Collected data
+===+

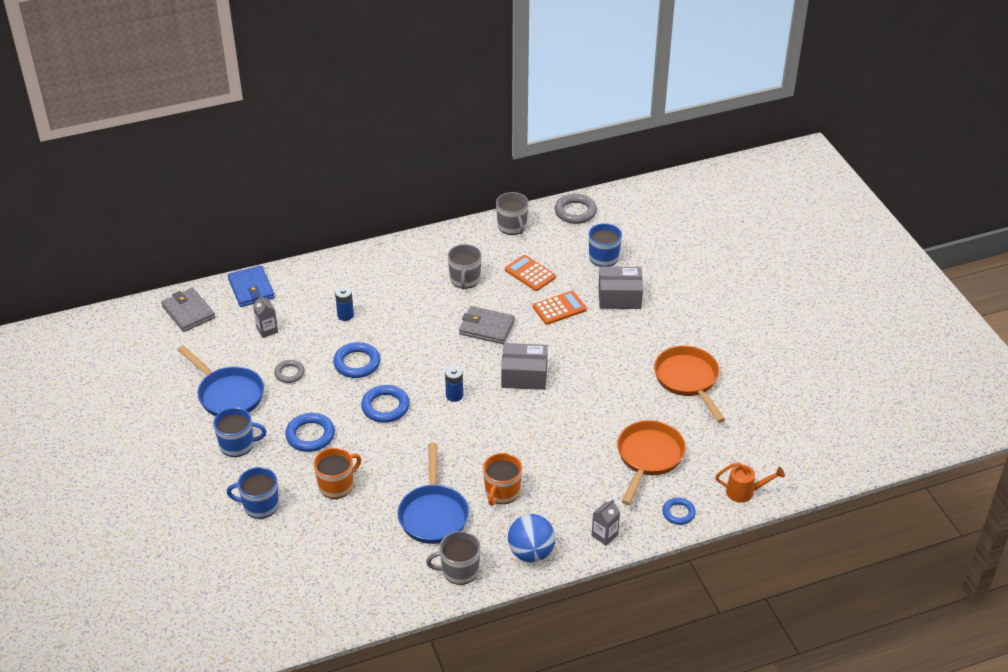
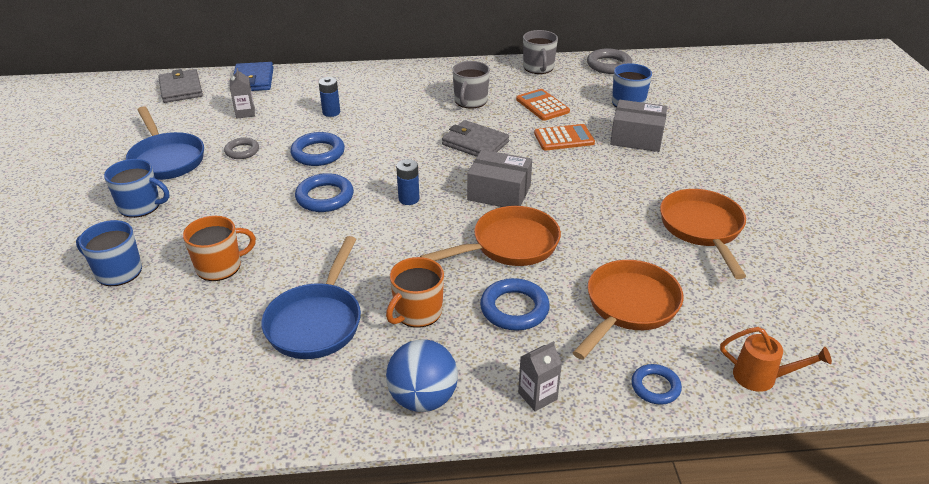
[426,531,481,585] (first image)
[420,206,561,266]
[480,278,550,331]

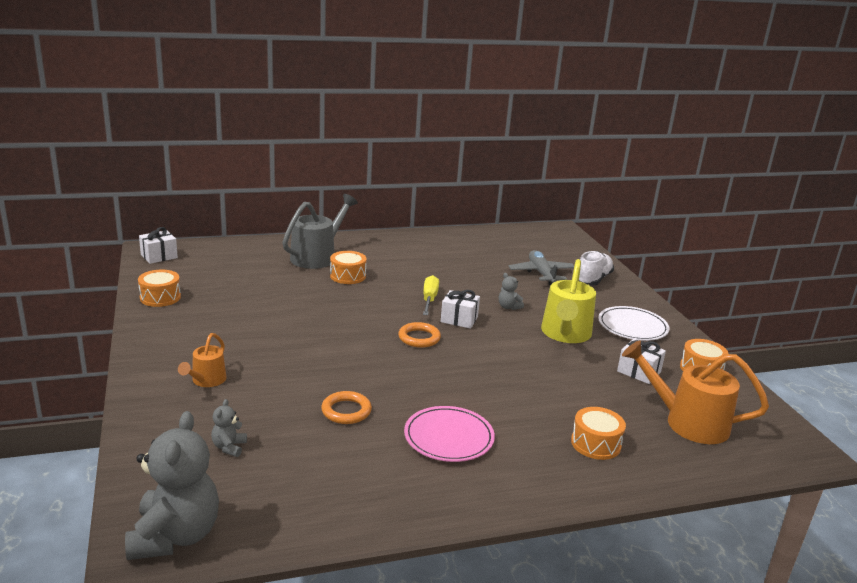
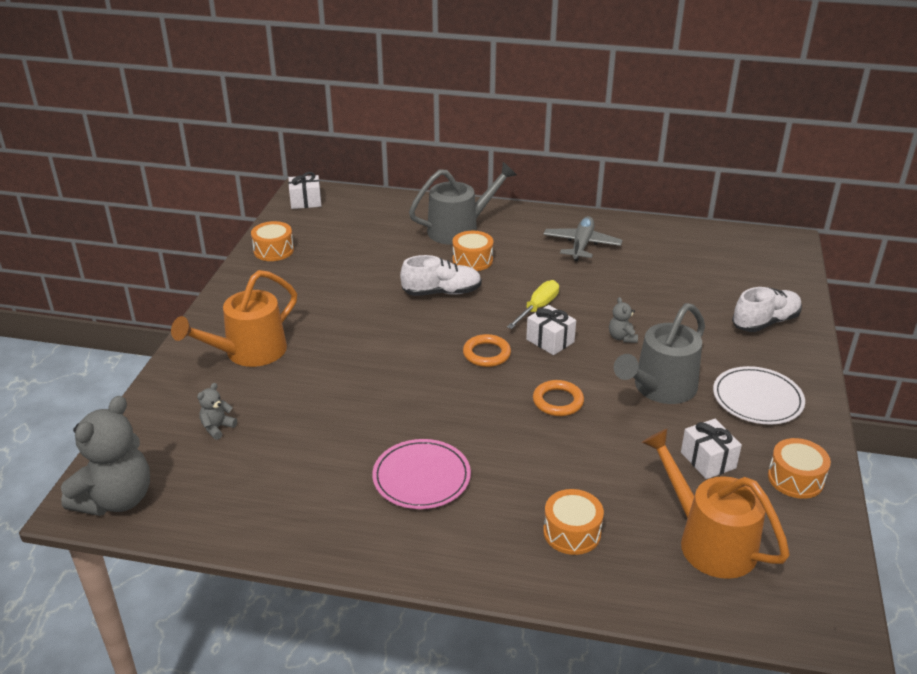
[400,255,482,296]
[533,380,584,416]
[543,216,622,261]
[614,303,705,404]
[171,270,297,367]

+===+

Copy every line of the records exactly as it is written, but not the pictures.

## EXERCISE RESPONSE
[426,531,481,585] (first image)
[420,206,561,266]
[480,278,550,331]

[400,255,482,296]
[533,380,584,416]
[543,216,622,261]
[614,303,705,404]
[171,270,297,367]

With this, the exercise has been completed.